Render the lines of the listing below as a numbered list, starting at the line that contains "Milena [400, 1079]" and ending at the line that contains "Salma (352, 142)", with both of those lines included and blank lines omitted.
►
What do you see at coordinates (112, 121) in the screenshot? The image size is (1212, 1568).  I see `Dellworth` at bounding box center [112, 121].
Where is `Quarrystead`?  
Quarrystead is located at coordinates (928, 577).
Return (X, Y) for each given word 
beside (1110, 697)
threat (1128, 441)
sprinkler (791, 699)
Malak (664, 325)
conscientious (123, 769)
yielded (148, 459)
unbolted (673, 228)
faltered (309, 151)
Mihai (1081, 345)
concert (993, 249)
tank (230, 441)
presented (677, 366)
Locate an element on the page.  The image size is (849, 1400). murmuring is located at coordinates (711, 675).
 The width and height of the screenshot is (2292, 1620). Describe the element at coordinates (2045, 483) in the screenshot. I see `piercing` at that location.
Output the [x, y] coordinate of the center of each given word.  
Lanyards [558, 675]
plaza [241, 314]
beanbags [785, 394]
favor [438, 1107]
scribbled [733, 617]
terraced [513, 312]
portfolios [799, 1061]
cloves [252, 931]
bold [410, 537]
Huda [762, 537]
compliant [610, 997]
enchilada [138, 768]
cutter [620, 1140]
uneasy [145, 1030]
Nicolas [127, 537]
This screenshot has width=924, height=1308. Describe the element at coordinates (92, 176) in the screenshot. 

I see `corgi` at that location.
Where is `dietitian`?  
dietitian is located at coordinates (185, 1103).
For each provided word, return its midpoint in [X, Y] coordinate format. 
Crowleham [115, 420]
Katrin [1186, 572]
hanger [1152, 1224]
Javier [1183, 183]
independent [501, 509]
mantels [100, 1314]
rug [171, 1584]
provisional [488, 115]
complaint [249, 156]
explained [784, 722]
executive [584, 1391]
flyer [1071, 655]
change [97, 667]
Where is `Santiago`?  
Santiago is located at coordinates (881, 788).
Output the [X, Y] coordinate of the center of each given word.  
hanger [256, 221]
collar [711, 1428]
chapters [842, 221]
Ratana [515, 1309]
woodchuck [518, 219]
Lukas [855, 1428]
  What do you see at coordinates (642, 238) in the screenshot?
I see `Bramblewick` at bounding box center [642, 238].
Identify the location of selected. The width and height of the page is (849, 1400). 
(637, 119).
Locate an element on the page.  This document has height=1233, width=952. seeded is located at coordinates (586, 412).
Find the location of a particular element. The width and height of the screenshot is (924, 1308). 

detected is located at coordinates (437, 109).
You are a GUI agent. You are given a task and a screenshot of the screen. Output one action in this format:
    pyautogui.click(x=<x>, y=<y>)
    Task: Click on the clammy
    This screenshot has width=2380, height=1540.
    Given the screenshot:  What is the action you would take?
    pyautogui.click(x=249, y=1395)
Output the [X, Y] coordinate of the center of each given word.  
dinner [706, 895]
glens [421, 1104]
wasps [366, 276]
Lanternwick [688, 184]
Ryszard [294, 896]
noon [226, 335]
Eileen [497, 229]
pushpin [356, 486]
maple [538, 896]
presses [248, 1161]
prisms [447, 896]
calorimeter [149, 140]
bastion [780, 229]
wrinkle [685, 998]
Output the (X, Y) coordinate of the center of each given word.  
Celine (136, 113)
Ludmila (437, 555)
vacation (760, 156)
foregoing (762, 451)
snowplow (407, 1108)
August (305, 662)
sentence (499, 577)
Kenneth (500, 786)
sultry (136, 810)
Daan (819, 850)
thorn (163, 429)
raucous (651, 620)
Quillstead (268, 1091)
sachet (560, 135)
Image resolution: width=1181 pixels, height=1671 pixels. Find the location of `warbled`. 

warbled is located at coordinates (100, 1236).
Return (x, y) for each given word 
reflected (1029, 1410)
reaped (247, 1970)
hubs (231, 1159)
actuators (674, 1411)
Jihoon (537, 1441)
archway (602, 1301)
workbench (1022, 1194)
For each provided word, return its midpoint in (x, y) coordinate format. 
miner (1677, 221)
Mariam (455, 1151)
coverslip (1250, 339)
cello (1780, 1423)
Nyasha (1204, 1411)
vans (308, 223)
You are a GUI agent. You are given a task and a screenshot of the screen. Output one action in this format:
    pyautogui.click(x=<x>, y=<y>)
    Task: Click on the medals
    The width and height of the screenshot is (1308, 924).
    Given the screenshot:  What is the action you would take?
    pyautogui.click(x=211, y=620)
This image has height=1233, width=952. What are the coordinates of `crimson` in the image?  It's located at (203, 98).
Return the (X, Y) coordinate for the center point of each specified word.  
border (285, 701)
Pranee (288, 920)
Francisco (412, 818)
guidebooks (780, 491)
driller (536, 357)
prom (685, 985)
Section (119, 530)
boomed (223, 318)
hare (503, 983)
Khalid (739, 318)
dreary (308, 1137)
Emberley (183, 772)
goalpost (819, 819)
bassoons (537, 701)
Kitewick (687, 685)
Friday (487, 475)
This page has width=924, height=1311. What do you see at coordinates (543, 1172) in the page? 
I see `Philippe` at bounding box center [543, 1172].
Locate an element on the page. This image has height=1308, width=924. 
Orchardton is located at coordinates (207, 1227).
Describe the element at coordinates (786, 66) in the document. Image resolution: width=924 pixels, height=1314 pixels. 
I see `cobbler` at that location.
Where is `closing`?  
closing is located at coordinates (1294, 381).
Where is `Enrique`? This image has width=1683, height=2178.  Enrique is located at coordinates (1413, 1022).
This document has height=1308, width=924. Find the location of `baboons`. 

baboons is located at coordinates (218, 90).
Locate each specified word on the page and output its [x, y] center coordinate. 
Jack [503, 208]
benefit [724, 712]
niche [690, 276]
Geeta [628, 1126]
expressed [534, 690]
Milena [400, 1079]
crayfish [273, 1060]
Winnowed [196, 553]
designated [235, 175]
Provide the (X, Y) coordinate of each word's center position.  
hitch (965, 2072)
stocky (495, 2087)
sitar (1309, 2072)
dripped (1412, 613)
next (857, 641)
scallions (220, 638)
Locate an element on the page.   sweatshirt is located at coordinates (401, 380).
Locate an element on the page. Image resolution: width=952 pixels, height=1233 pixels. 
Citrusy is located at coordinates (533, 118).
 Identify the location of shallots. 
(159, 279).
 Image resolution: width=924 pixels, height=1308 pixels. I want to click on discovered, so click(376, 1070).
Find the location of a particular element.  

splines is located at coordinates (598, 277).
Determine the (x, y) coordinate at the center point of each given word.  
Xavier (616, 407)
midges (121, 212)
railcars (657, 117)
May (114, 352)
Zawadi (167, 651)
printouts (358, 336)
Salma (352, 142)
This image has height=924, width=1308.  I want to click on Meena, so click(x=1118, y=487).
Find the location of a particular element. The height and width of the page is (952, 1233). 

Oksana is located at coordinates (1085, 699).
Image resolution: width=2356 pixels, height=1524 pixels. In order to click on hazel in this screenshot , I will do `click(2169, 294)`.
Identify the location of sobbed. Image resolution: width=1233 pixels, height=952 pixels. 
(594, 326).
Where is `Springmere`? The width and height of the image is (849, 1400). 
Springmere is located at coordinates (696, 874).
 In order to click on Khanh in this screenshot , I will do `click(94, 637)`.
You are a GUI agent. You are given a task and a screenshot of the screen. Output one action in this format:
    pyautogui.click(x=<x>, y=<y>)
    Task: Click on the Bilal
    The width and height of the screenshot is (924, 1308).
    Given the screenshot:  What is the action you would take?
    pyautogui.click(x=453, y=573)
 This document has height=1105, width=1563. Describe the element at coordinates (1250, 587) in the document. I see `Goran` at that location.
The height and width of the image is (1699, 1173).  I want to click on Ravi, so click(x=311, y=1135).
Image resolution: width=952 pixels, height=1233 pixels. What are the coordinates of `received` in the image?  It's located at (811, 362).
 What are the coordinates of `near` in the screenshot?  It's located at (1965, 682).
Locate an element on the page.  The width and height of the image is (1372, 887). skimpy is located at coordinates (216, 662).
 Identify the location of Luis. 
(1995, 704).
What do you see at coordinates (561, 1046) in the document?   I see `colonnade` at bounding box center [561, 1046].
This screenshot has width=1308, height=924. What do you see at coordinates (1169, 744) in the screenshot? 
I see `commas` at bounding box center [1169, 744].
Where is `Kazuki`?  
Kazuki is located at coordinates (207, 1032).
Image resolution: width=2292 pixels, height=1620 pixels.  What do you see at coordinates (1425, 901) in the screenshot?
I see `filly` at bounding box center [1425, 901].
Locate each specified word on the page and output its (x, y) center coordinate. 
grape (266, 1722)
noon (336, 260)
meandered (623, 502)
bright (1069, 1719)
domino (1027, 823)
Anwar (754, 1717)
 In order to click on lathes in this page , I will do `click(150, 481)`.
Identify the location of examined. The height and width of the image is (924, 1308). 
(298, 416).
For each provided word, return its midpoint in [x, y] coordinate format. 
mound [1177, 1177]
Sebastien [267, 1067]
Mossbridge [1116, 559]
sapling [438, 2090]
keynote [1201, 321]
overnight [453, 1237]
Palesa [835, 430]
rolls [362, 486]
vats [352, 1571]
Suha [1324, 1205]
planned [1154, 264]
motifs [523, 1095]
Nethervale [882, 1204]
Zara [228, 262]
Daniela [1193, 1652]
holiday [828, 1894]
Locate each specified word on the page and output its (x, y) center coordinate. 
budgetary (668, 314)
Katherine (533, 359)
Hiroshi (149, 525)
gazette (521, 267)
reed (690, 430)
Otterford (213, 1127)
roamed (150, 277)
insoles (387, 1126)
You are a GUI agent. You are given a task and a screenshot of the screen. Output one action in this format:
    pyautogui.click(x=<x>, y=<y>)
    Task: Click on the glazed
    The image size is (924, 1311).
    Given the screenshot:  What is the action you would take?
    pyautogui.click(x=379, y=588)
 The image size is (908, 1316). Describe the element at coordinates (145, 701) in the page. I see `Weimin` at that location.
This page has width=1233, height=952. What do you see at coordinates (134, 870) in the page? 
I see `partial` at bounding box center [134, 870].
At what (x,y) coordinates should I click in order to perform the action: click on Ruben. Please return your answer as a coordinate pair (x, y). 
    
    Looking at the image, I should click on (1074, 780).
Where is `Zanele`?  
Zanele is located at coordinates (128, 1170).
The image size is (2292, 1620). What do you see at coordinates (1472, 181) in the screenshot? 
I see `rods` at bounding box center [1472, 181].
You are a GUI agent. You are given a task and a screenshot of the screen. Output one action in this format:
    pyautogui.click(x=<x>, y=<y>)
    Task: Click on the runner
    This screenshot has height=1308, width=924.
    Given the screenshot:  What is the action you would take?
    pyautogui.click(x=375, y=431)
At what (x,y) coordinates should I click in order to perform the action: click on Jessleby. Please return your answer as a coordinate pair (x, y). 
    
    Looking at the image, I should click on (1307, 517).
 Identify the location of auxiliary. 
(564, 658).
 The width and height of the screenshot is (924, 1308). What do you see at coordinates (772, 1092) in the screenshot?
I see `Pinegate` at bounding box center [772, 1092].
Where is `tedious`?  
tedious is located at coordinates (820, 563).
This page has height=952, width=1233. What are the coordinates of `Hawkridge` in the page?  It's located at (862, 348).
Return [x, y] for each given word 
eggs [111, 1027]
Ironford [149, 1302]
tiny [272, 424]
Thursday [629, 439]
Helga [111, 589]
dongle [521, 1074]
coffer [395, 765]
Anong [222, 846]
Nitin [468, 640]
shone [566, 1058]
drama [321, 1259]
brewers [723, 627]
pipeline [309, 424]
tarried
◄
FULL SOLUTION =
1. Milena [400, 1079]
2. crayfish [273, 1060]
3. Winnowed [196, 553]
4. designated [235, 175]
5. Provide the (X, Y) coordinate of each word's center position.  
6. hitch (965, 2072)
7. stocky (495, 2087)
8. sitar (1309, 2072)
9. dripped (1412, 613)
10. next (857, 641)
11. scallions (220, 638)
12. Locate an element on the page.   sweatshirt is located at coordinates (401, 380).
13. Locate an element on the page. Image resolution: width=952 pixels, height=1233 pixels. 
14. Citrusy is located at coordinates (533, 118).
15.  Identify the location of shallots. 
16. (159, 279).
17.  Image resolution: width=924 pixels, height=1308 pixels. I want to click on discovered, so click(376, 1070).
18. Find the location of a particular element.  
19. splines is located at coordinates (598, 277).
20. Determine the (x, y) coordinate at the center point of each given word.  
21. Xavier (616, 407)
22. midges (121, 212)
23. railcars (657, 117)
24. May (114, 352)
25. Zawadi (167, 651)
26. printouts (358, 336)
27. Salma (352, 142)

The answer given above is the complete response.